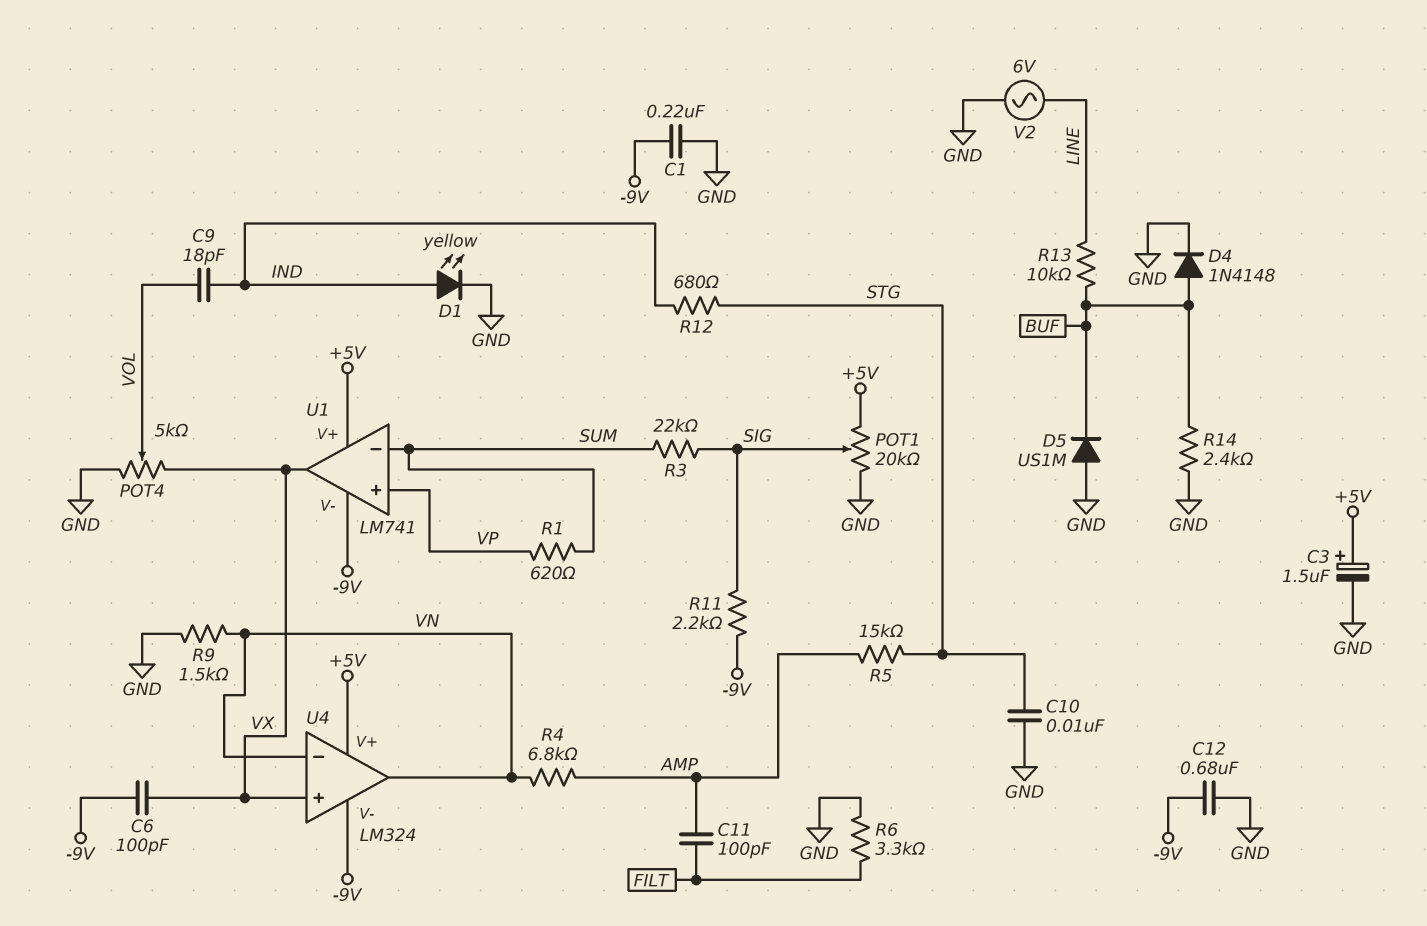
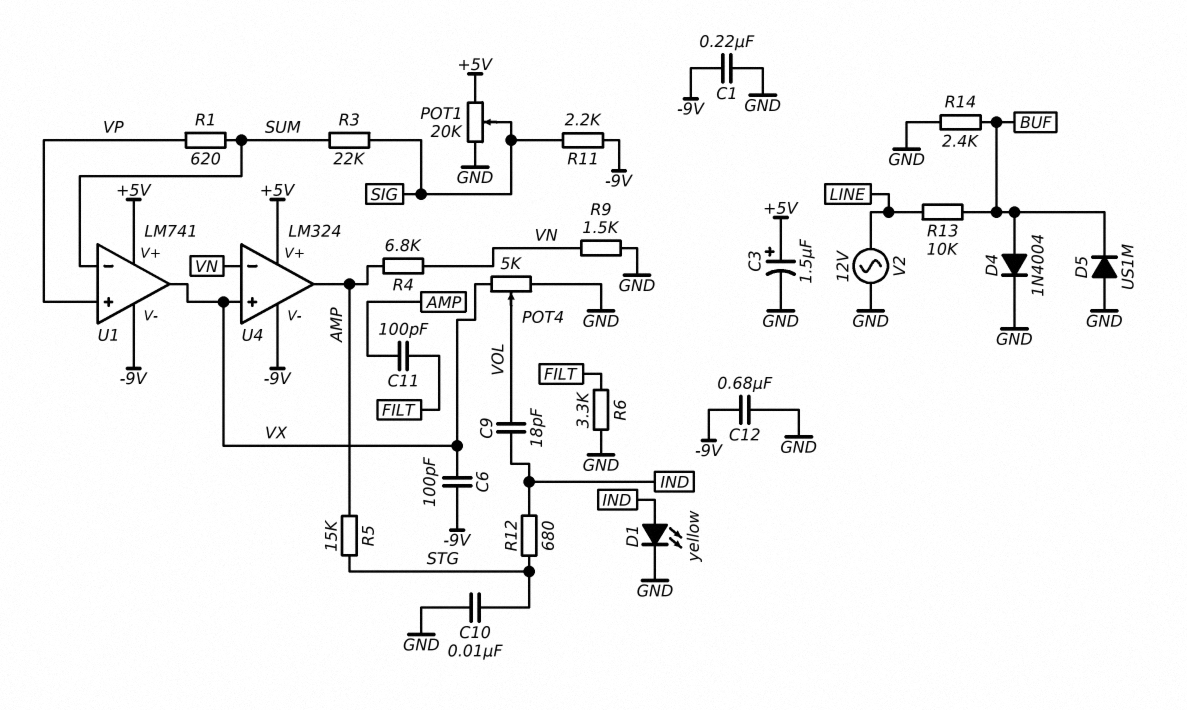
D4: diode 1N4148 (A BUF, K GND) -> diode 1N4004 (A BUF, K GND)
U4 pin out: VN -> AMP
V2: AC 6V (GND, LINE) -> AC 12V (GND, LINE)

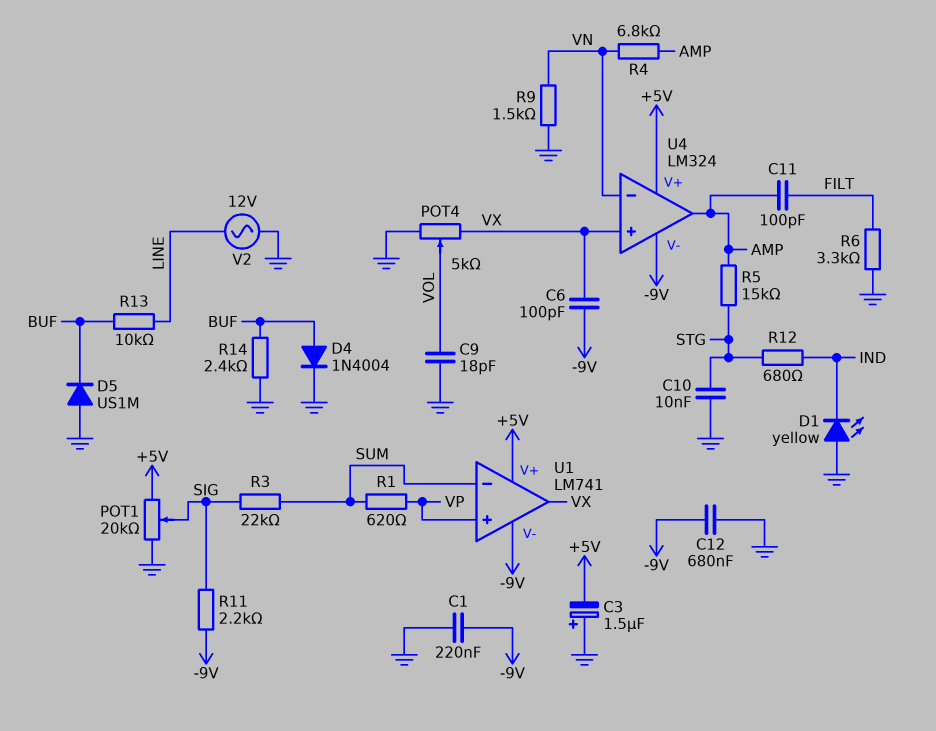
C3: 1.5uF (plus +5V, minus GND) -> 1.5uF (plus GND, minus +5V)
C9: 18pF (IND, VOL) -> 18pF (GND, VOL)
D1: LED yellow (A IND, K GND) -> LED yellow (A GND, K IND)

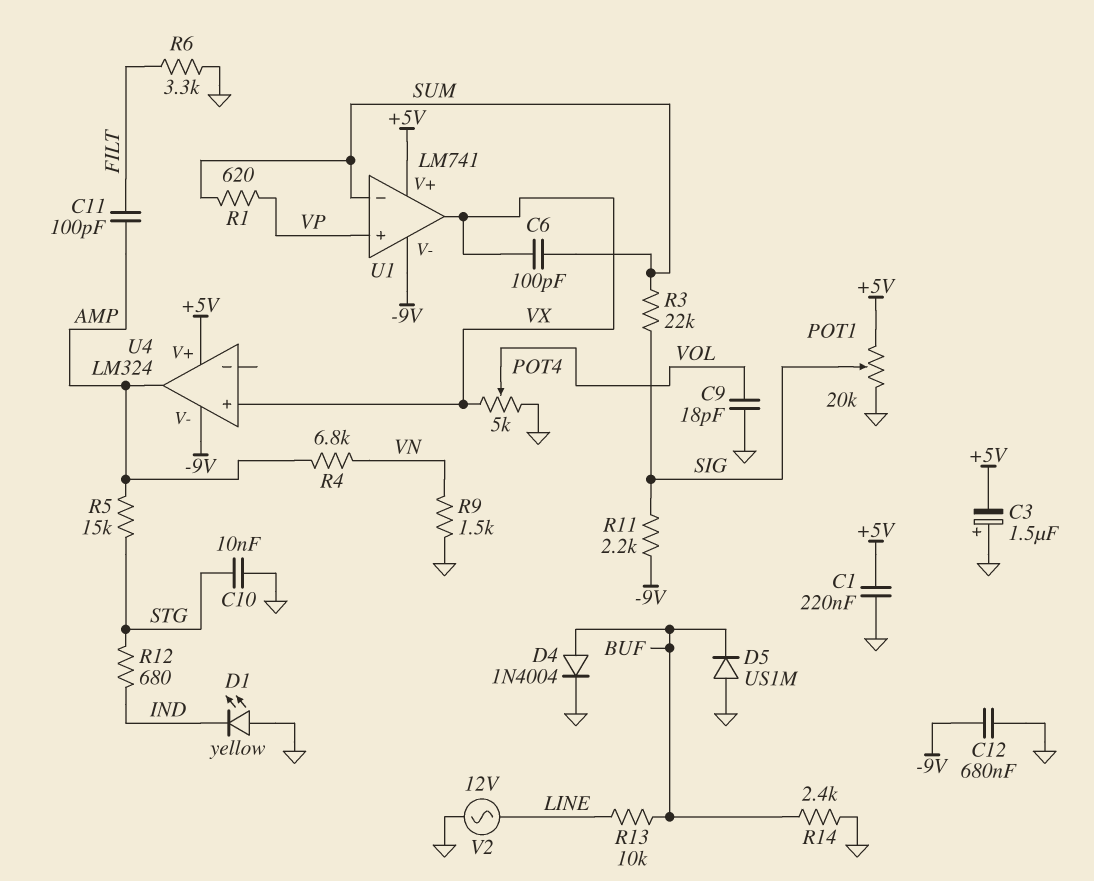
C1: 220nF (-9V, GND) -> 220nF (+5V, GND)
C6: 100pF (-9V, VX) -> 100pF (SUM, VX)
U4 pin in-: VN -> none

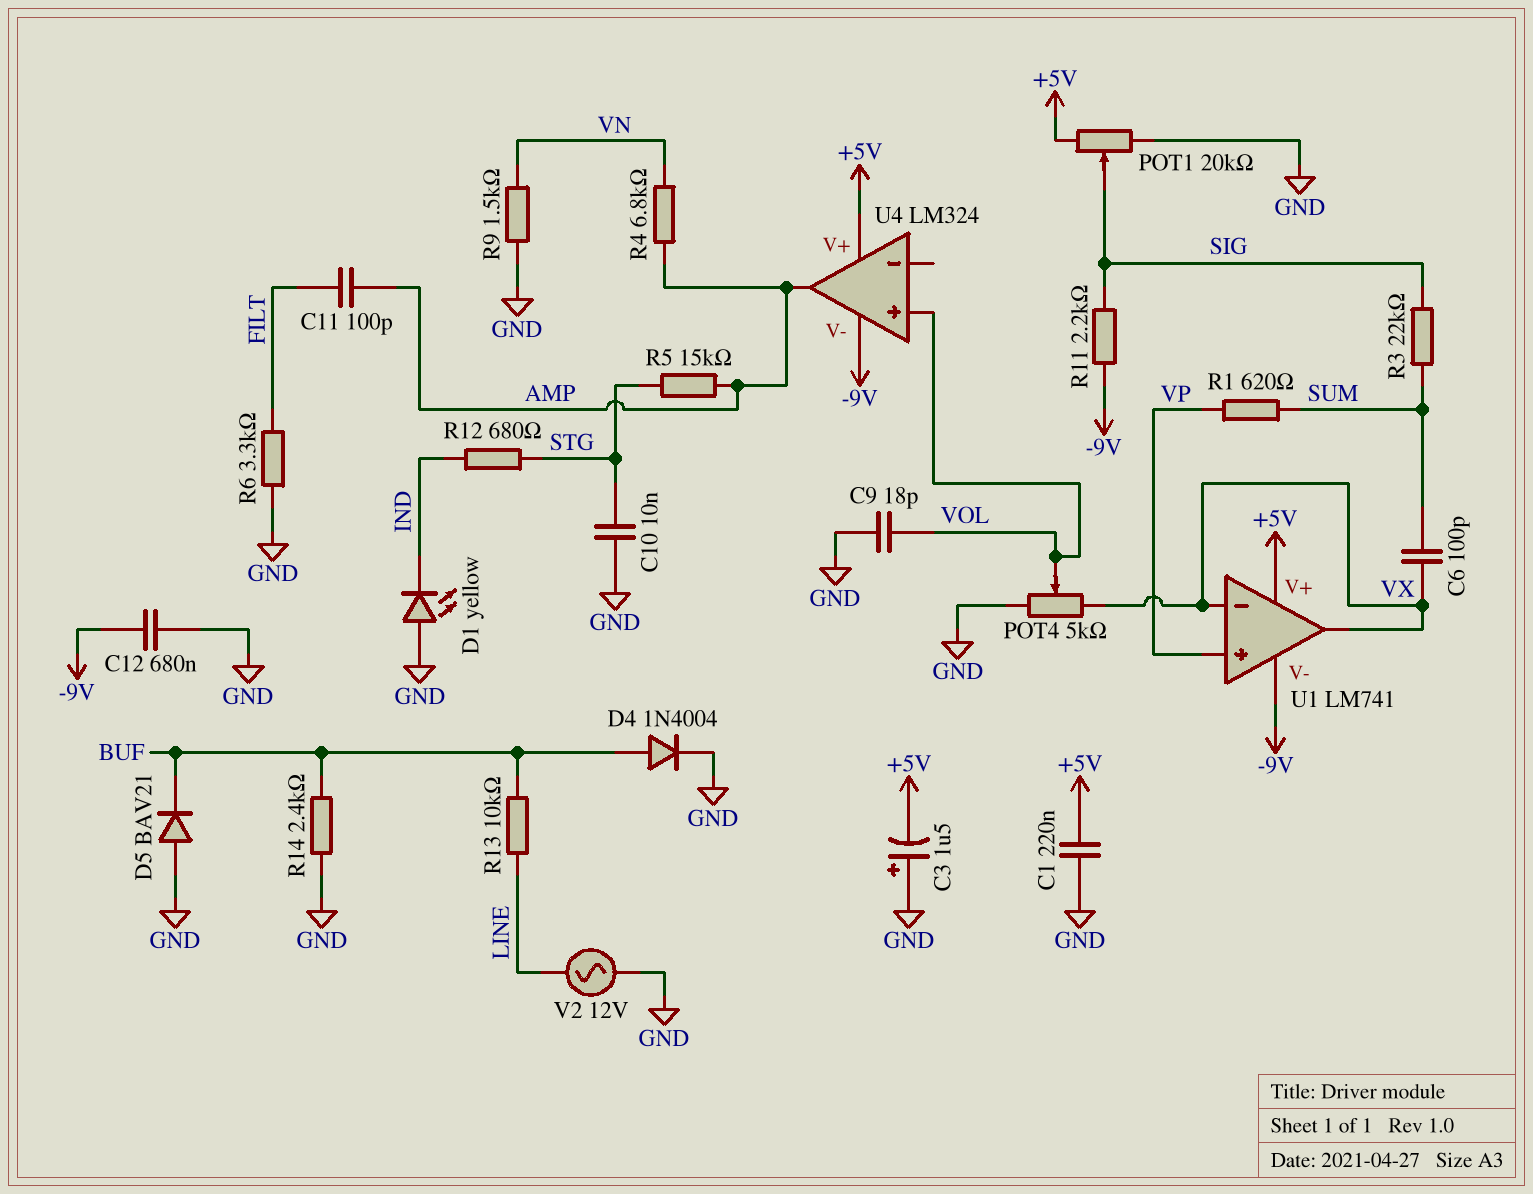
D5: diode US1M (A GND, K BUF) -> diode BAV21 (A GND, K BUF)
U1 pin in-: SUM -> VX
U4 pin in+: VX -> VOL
•••
WORK INSTRUCTIONS: Where a line of the records has the string "diode", copy that line.

OUTPUT FOR THIS EXERCISE:
D4: diode 1N4148 (A BUF, K GND) -> diode 1N4004 (A BUF, K GND)
D5: diode US1M (A GND, K BUF) -> diode BAV21 (A GND, K BUF)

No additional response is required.